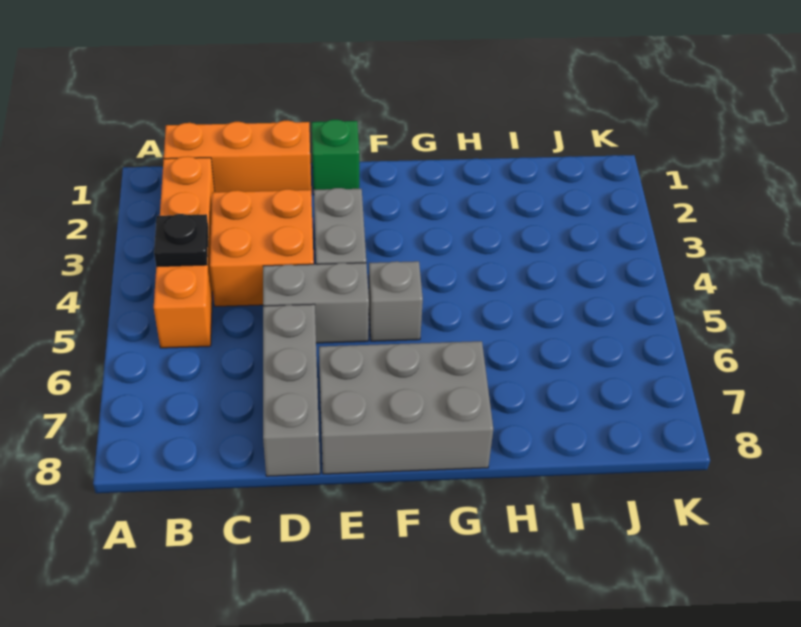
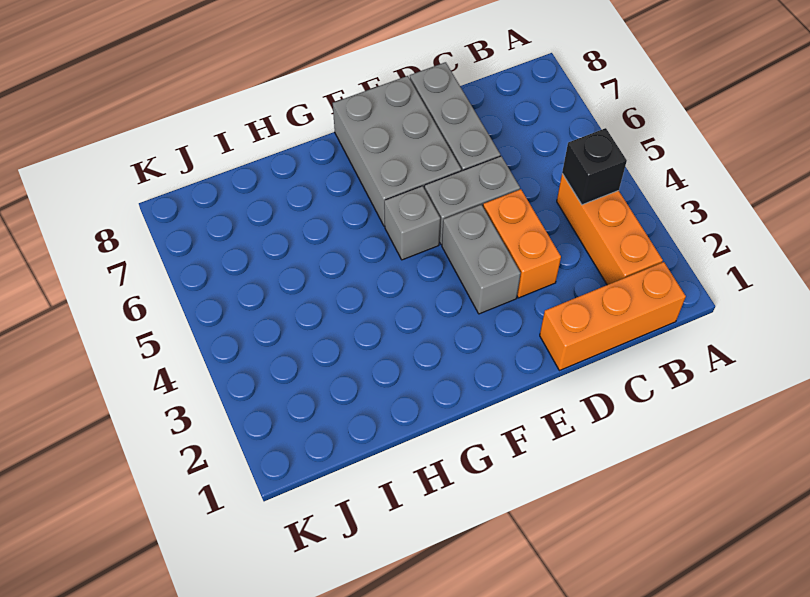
orange brick B2:B5 level 1 -> orange brick B2:B4 level 1
black plate B4 level 2 -> black brick B4 level 2
orange brick C3:D4 level 1 -> orange brick D3:D4 level 1
green brick E1 level 1 -> none
grey brick E7:G8 level 1 -> grey brick E6:F8 level 1

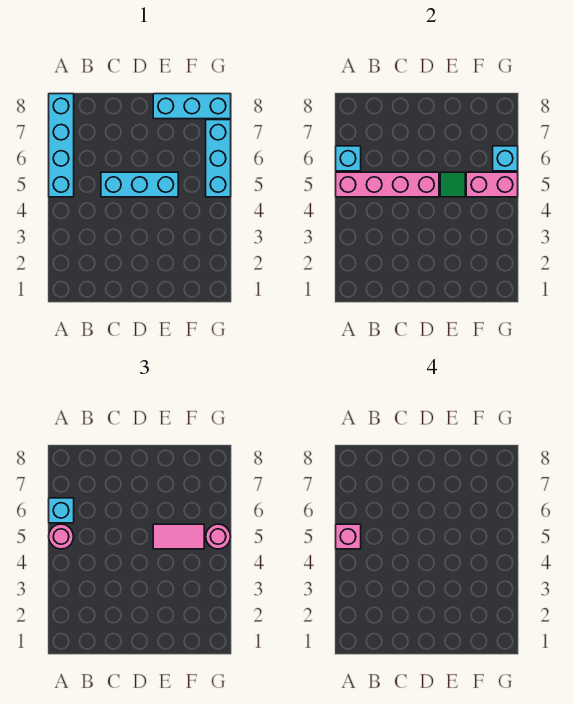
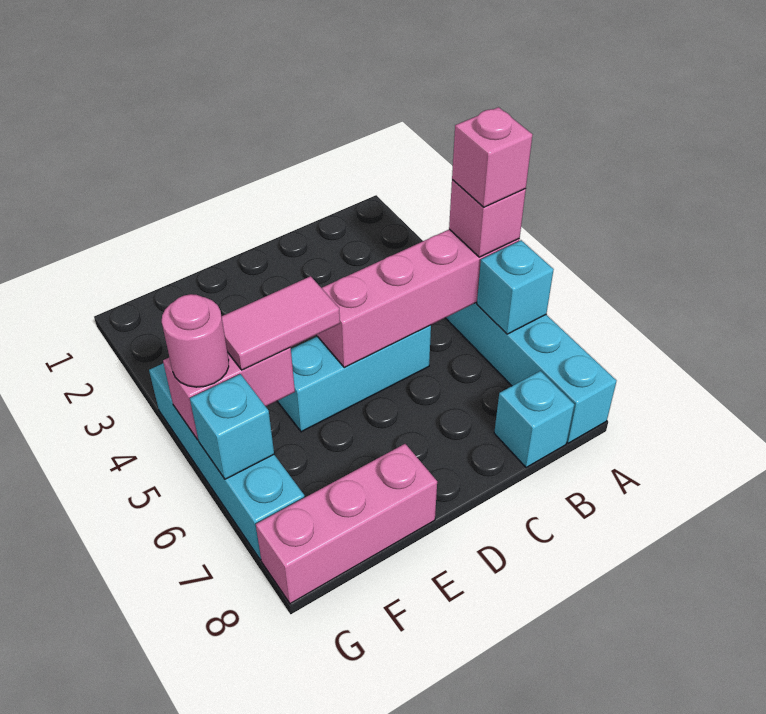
pink round brick A5 level 3 -> pink brick A5 level 3
cyan brick A6 level 3 -> cyan brick B8 level 1
green tile E5 level 2 -> none
cyan brick E8:G8 level 1 -> pink brick E8:G8 level 1
cyan brick G5:G7 level 1 -> cyan brick G4:G7 level 1

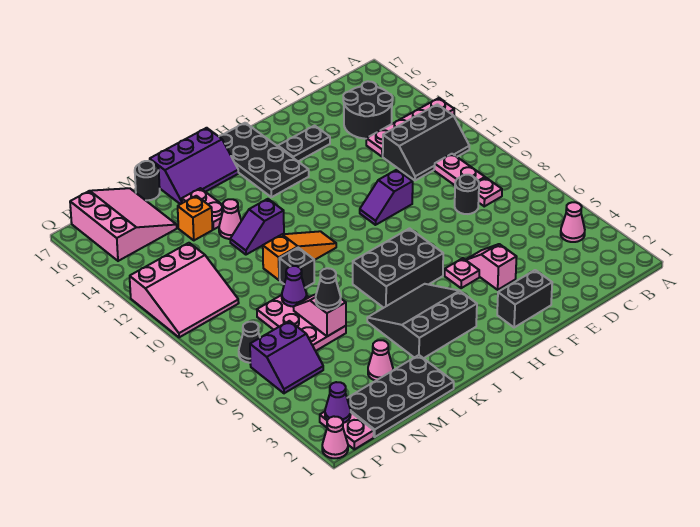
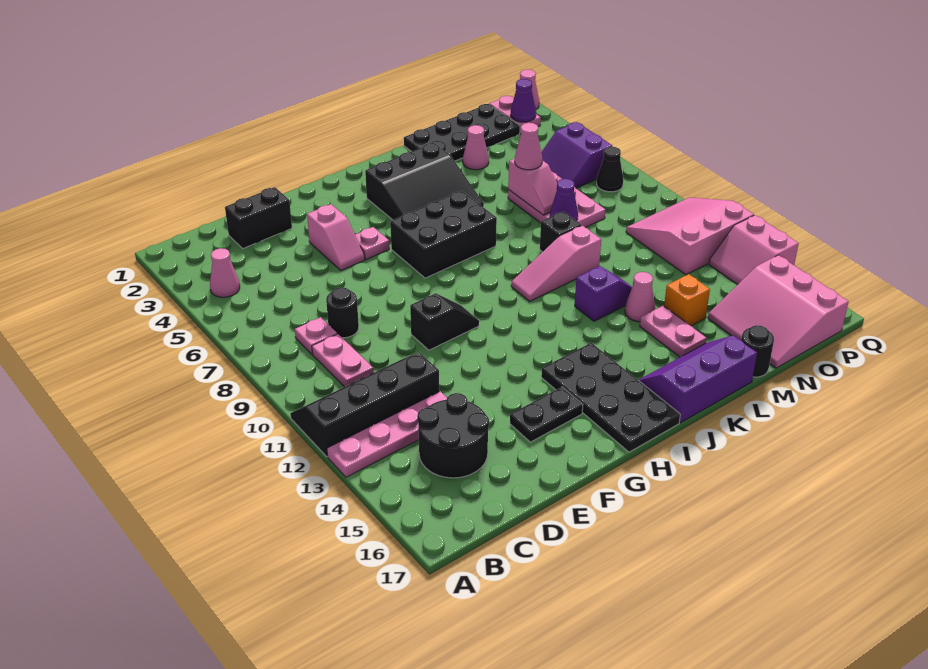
black slope B11:D12 level 1 top 12 -> black slope A11:D12 level 1 top 12
black brick F2:G2 level 1 -> black brick D2:E2 level 1
purple slope F10:G10 level 1 top F -> black slope F10:G10 level 1 top F
orange slope J10:L10 level 1 top L -> pink slope J10:L10 level 1 top L
black cone M6 level 3 -> pink cone M6 level 3
purple slope O5:P6 level 1 top 6 -> purple slope O5:P6 level 1 top P
none -> pink slope P13:Q14 level 1 top Q

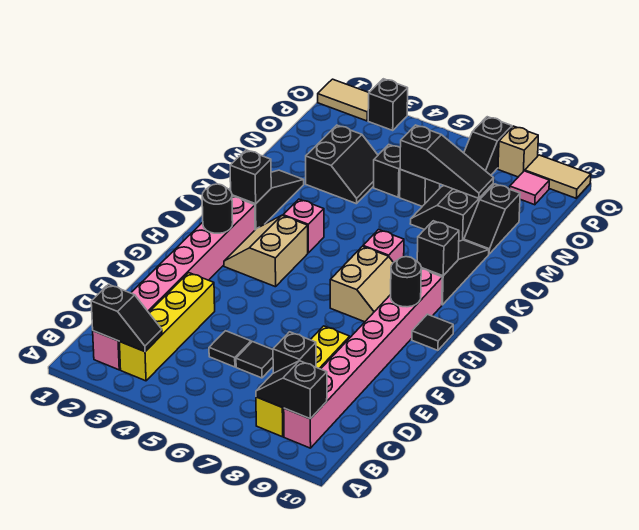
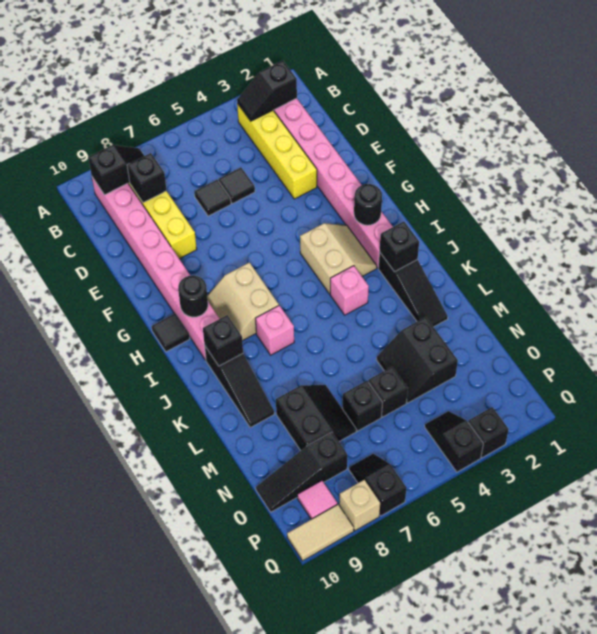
black slope M9:N9 level 1 top N -> black slope P4:Q4 level 1 top Q
black slope N6:N8 level 2 top 6 -> black slope O8:O10 level 1 top 8
tan tile Q1:Q2 level 1 -> none

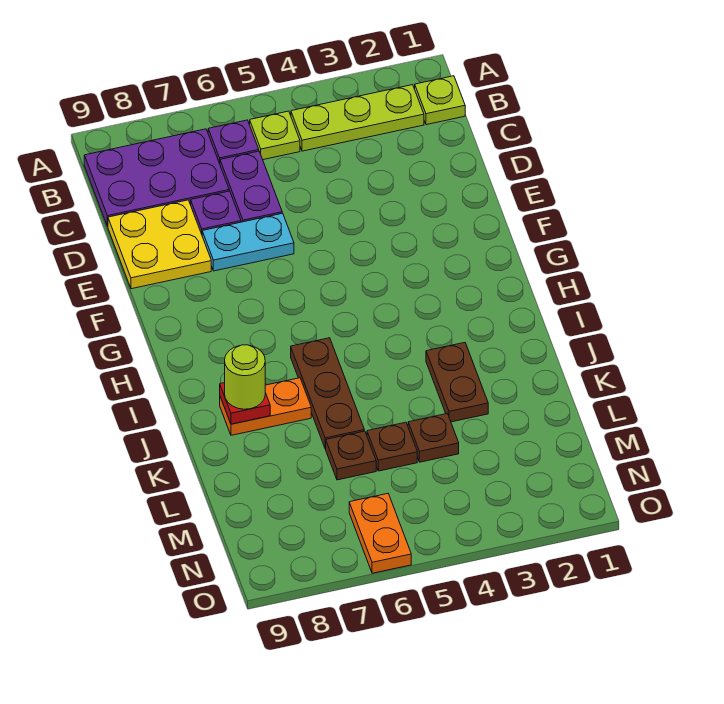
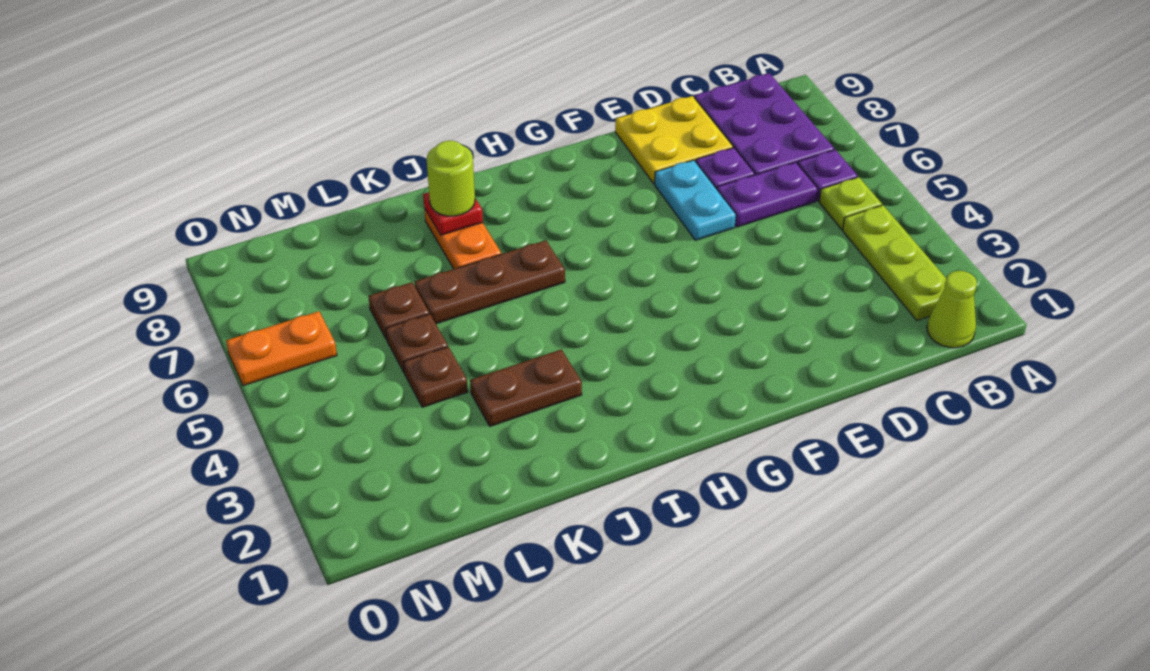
lime plate B1 level 1 -> lime cone B1 level 1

◆ ◆ ◆

#### Assignment:
Exactly repeat only the lines from the one with "black slope M9:N9" to the closing line above, both included, and omit every picture.

#### Expected answer:
black slope M9:N9 level 1 top N -> black slope P4:Q4 level 1 top Q
black slope N6:N8 level 2 top 6 -> black slope O8:O10 level 1 top 8
tan tile Q1:Q2 level 1 -> none

lime plate B1 level 1 -> lime cone B1 level 1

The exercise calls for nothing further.